WRITTEN PROBLEM: Count the lines in the material below that contain the string "grace", with case counting, and give only that number.

MATERIAL FOR THE TASK:
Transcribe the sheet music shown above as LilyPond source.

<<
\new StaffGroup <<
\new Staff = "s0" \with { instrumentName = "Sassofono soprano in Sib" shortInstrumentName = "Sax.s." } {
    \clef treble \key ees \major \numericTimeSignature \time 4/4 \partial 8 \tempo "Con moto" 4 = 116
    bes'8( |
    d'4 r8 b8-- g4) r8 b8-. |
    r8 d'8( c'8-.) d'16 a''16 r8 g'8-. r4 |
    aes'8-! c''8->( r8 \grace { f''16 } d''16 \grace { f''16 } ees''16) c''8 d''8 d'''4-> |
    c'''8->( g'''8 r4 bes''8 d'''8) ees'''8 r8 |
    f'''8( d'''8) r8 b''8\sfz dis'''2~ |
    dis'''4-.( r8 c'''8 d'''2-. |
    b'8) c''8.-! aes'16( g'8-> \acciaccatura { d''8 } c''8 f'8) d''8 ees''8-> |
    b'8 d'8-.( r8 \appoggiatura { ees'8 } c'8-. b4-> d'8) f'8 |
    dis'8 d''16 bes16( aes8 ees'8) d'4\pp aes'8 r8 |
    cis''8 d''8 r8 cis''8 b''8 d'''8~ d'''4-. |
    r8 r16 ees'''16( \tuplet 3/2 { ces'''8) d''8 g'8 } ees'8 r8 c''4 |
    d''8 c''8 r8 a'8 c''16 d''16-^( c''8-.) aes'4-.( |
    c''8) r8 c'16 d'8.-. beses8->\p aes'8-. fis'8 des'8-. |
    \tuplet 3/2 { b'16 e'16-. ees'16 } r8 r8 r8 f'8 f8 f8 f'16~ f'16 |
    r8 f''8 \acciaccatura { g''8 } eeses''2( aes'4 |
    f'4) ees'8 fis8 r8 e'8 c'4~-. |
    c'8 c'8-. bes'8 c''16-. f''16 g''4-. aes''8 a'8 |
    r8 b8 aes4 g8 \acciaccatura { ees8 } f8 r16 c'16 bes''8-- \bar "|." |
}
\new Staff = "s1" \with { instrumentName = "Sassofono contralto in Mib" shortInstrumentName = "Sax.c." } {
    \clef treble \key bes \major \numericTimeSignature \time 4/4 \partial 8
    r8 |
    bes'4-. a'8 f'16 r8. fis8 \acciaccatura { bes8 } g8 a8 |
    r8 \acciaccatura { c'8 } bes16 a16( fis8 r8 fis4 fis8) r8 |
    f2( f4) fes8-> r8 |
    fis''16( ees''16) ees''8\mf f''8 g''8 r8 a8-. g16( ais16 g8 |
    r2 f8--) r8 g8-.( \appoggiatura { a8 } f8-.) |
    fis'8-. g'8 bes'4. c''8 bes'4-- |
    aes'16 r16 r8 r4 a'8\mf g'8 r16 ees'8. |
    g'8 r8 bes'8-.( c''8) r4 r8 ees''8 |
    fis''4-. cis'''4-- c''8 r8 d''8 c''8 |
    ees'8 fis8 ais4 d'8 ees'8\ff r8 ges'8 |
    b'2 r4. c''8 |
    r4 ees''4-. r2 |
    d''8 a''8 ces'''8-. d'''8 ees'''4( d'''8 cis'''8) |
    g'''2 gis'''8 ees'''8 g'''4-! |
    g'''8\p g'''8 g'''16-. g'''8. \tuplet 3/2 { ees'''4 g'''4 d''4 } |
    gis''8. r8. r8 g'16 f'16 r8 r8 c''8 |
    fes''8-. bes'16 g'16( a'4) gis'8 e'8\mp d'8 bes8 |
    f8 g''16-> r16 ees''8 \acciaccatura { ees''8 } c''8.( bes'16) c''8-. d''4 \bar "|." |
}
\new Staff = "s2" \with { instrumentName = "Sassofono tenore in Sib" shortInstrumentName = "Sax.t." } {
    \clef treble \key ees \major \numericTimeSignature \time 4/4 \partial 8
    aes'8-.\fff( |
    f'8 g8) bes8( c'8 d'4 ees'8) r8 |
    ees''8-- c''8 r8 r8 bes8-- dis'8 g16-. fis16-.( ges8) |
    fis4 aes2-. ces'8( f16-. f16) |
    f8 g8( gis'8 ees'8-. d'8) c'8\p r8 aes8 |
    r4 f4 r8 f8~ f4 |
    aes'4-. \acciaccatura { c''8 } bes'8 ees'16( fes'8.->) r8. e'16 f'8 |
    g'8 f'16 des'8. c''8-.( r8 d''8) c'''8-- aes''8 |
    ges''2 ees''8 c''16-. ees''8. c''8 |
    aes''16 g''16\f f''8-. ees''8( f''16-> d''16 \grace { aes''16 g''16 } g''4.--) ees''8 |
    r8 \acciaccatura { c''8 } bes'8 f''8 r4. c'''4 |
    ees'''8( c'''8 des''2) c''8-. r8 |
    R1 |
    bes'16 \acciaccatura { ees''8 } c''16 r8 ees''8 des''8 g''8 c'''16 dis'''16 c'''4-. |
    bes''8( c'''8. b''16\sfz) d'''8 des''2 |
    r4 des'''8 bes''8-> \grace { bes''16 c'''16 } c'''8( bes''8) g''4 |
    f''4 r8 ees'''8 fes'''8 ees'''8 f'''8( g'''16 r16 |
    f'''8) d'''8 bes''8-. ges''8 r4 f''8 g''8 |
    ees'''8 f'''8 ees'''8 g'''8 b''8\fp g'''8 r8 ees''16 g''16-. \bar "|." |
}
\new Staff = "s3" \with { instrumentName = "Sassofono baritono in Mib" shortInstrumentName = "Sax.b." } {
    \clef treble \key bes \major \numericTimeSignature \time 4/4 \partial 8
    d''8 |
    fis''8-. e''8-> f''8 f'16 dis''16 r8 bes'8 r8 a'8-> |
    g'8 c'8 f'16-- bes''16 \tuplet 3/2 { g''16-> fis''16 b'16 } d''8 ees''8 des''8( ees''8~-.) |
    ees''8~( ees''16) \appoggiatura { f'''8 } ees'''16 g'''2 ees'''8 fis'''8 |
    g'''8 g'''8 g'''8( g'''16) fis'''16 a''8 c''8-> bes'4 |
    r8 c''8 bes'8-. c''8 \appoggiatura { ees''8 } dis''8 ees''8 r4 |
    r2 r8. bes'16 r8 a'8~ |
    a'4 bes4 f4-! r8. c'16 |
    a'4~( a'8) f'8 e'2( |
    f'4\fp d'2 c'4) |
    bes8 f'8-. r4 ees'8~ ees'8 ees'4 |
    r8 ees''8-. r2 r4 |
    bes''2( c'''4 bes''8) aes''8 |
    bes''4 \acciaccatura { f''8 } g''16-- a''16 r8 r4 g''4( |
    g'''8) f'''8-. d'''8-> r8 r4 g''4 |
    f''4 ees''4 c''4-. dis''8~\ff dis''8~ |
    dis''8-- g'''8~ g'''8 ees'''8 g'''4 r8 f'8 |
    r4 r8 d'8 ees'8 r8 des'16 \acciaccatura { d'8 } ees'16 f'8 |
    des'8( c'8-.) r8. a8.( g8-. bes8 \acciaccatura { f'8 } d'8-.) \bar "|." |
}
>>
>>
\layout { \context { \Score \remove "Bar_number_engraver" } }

WRITTEN SOLUTION: 3